== What you are asked to do ==
Return every line of the records that includes the string "pink".

== Input material ==
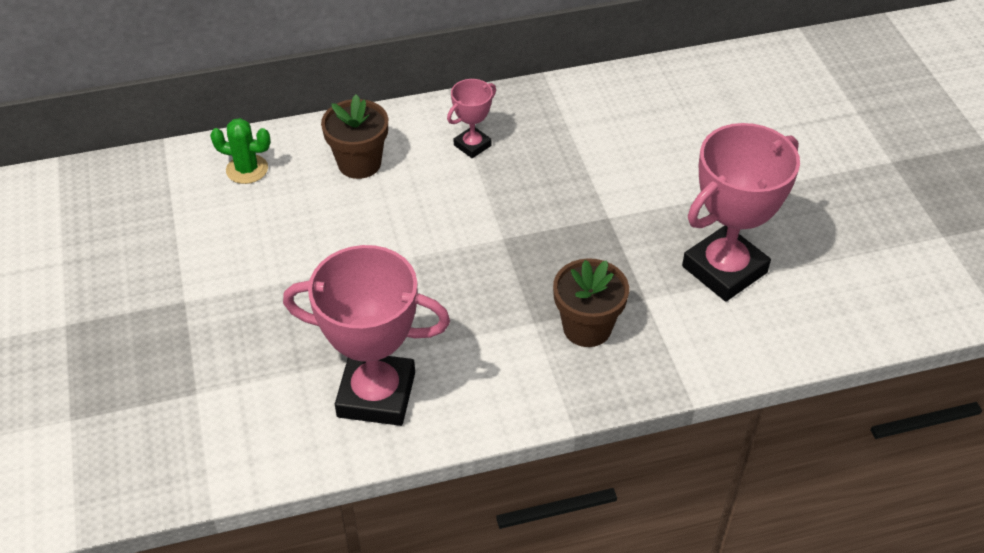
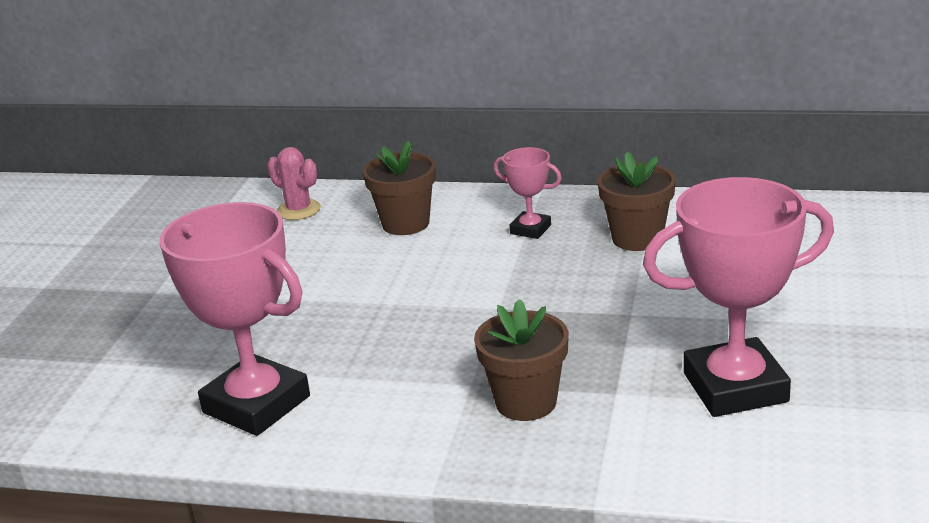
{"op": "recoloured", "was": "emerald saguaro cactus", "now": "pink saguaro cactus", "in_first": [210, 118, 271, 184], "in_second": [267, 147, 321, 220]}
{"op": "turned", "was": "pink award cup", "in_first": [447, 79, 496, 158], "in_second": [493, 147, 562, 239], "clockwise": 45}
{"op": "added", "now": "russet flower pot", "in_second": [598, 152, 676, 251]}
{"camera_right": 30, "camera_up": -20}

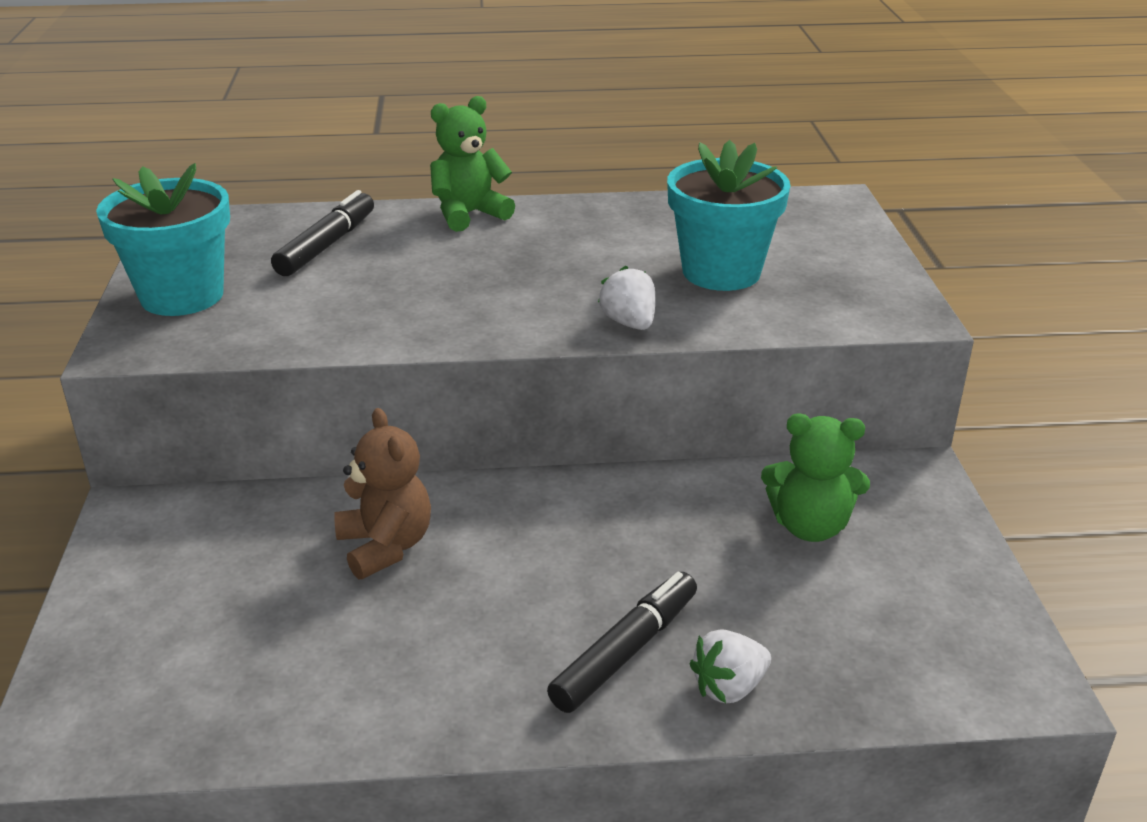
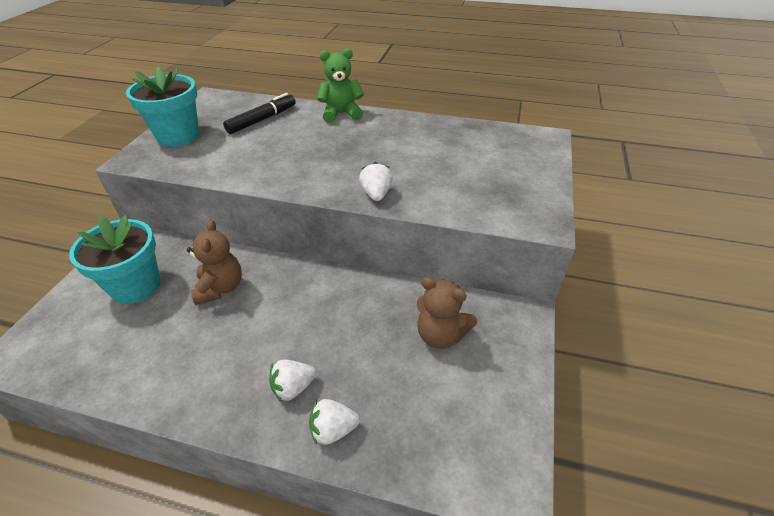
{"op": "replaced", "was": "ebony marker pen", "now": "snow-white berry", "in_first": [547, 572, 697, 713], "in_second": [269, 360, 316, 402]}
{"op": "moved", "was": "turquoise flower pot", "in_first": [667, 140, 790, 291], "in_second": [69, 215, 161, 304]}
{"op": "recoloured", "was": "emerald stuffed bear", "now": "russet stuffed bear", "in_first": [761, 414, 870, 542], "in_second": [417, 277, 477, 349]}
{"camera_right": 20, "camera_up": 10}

--

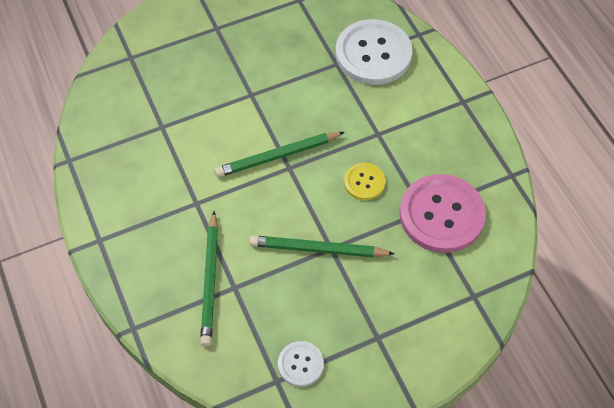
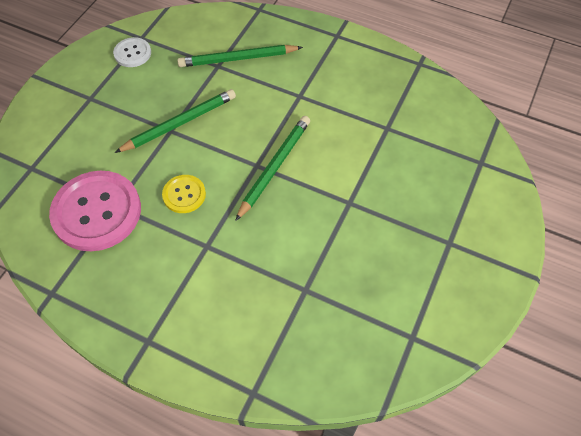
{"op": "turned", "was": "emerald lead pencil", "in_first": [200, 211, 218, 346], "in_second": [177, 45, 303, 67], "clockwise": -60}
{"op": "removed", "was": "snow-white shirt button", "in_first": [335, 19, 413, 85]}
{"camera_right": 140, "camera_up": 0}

== Written solution ==
{"op": "recoloured", "was": "emerald saguaro cactus", "now": "pink saguaro cactus", "in_first": [210, 118, 271, 184], "in_second": [267, 147, 321, 220]}
{"op": "turned", "was": "pink award cup", "in_first": [447, 79, 496, 158], "in_second": [493, 147, 562, 239], "clockwise": 45}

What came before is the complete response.